Find and return every line of the data that contains the word "took".

[Before-and-after object listings]
Start of Block
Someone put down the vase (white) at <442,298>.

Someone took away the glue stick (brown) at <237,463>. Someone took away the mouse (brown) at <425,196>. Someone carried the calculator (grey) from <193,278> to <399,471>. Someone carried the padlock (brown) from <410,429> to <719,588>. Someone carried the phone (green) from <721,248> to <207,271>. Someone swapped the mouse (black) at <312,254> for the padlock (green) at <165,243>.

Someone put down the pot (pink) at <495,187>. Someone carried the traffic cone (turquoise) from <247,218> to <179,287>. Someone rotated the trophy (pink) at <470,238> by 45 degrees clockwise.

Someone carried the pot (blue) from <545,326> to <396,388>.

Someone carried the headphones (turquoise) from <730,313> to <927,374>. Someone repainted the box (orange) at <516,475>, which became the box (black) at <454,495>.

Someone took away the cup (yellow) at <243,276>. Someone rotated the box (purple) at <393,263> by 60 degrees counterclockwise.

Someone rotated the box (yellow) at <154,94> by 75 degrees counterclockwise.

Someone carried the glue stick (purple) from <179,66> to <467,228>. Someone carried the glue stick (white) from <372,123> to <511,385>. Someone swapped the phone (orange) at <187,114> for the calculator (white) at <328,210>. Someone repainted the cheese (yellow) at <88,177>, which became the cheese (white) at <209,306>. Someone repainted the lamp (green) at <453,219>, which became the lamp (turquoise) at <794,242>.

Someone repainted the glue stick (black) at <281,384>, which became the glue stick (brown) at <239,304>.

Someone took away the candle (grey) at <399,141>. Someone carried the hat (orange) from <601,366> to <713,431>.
End of Block
## Solution below
Someone took away the glue stick (brown) at <237,463>. Someone took away the mouse (brown) at <425,196>. Someone carried the calculator (grey) from <193,278> to <399,471>. Someone carried the padlock (brown) from <410,429> to <719,588>. Someone carried the phone (green) from <721,248> to <207,271>. Someone swapped the mouse (black) at <312,254> for the padlock (green) at <165,243>.
Someone took away the cup (yellow) at <243,276>. Someone rotated the box (purple) at <393,263> by 60 degrees counterclockwise.
Someone took away the candle (grey) at <399,141>. Someone carried the hat (orange) from <601,366> to <713,431>.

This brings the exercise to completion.